**Exercise aim**: The line with "(716, 204) = (184, 150): red cactus -> none" marks where to begin. Please copy it and each line after it to the end of the records below, exactly.

**Excerpted data**:

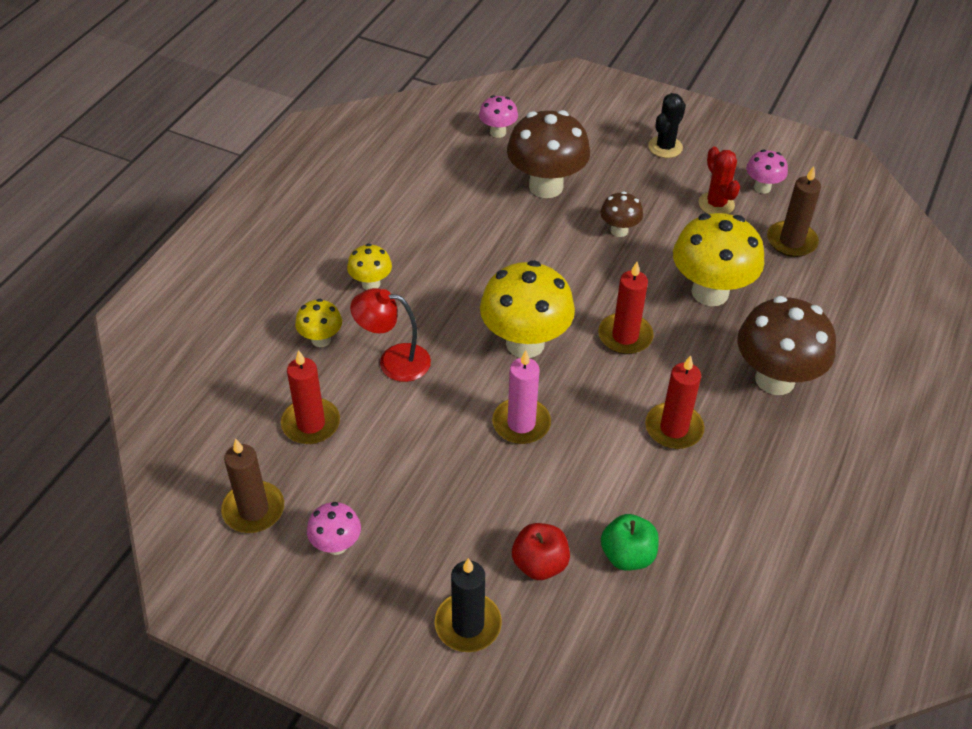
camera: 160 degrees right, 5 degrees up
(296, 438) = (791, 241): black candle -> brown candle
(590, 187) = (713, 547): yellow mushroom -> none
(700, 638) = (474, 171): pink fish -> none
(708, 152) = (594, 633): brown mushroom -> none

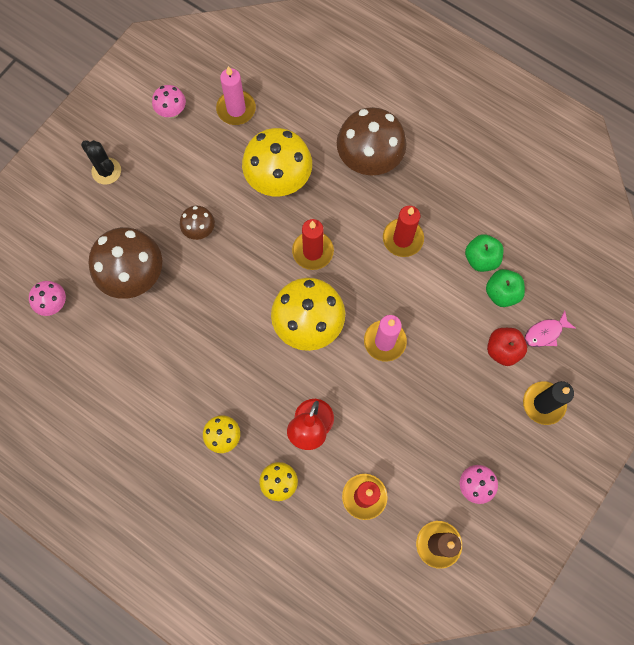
camera: 80 degrees left, 25 degrees up
(579, 619) = (545, 333): none -> pink fish
(673, 524) = (481, 259): none -> green apple
(716, 204) = (184, 150): red cactus -> none
(791, 241) = (236, 109): brown candle -> pink candle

**Expected answer**:
(716, 204) = (184, 150): red cactus -> none
(791, 241) = (236, 109): brown candle -> pink candle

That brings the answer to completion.